§ What to do
Set down every entry word for word. Omit the pictures.

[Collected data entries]
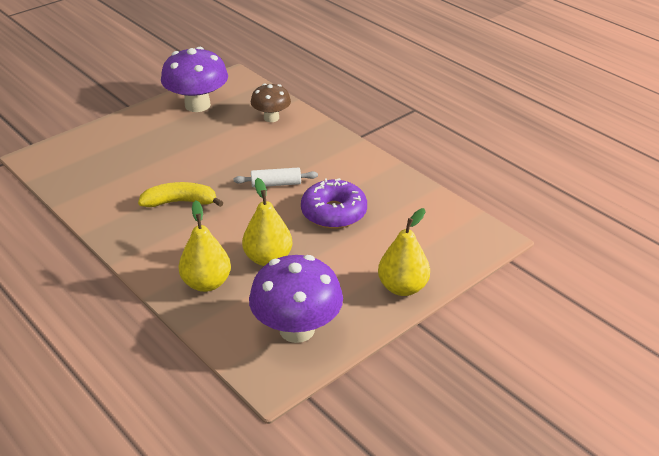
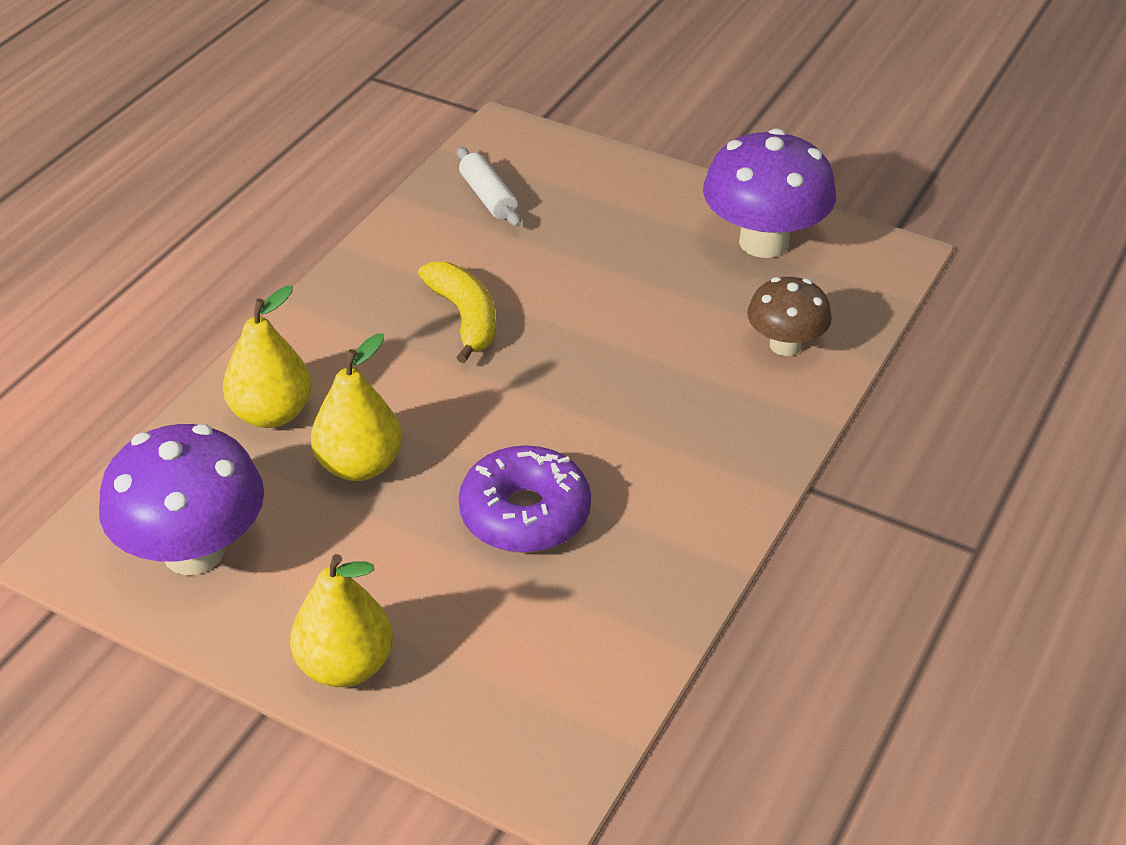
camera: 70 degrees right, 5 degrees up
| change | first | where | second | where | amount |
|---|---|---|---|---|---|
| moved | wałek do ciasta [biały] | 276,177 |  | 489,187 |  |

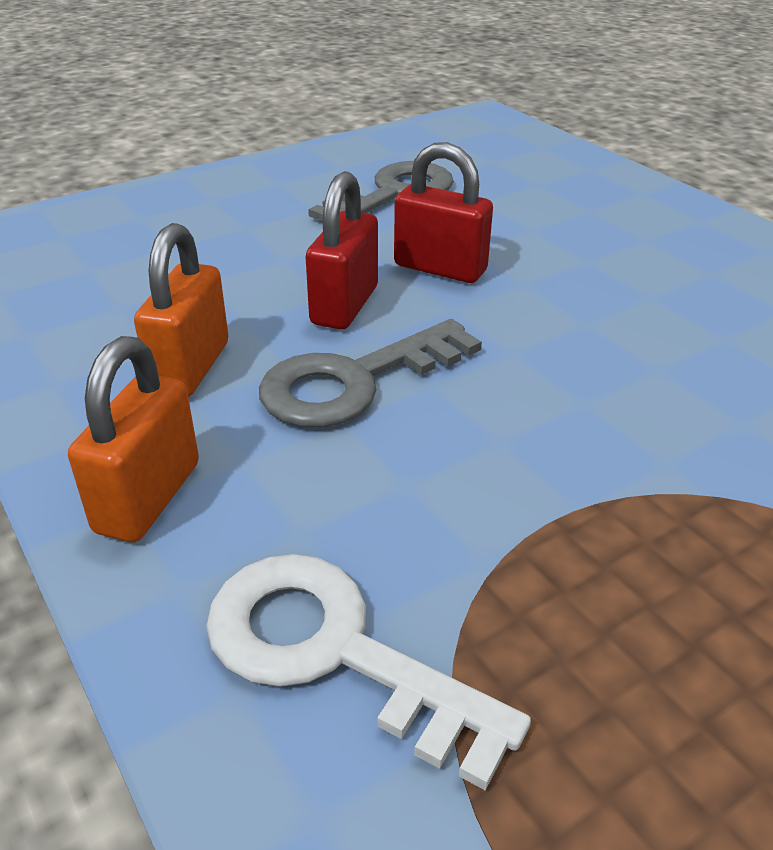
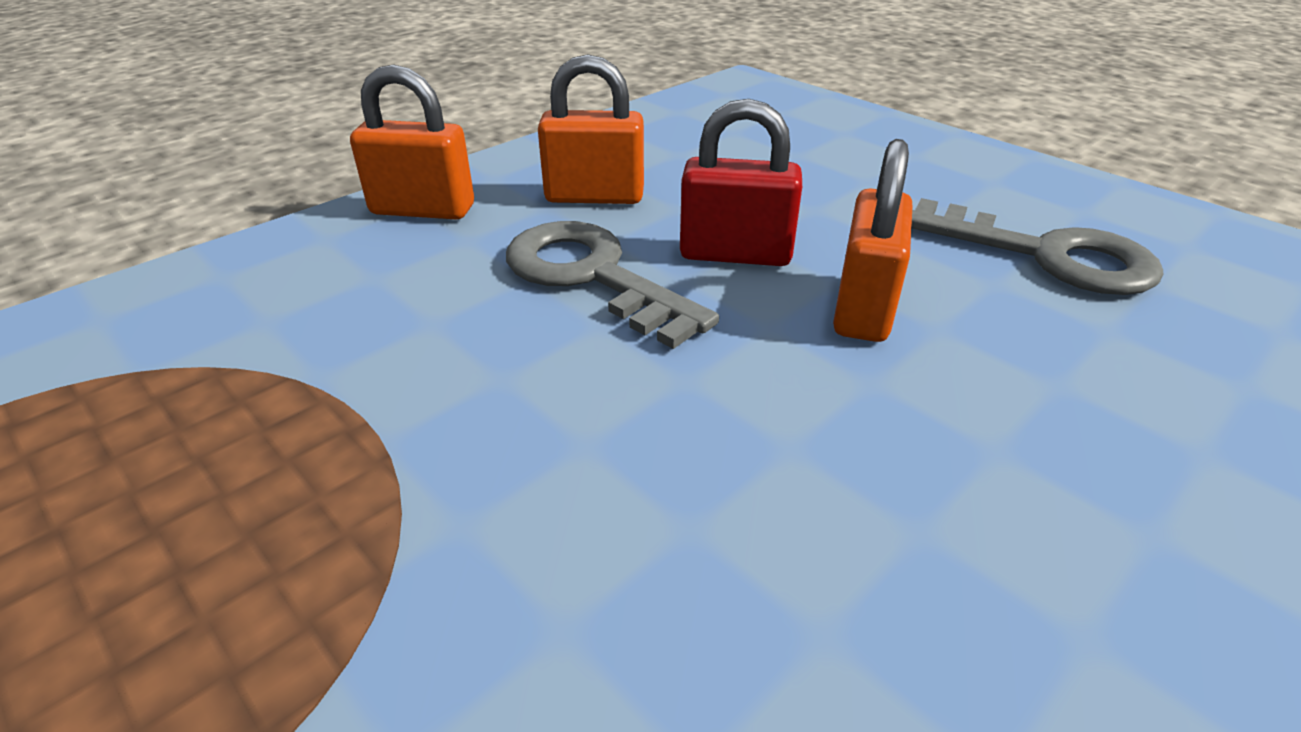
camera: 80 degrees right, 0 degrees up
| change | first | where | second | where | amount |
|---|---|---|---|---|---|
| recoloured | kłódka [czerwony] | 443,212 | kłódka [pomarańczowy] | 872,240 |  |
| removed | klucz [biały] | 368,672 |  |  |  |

§ Response
camera: 70 degrees right, 5 degrees up
| change | first | where | second | where | amount |
|---|---|---|---|---|---|
| moved | wałek do ciasta [biały] | 276,177 |  | 489,187 |  |

camera: 80 degrees right, 0 degrees up
| change | first | where | second | where | amount |
|---|---|---|---|---|---|
| recoloured | kłódka [czerwony] | 443,212 | kłódka [pomarańczowy] | 872,240 |  |
| removed | klucz [biały] | 368,672 |  |  |  |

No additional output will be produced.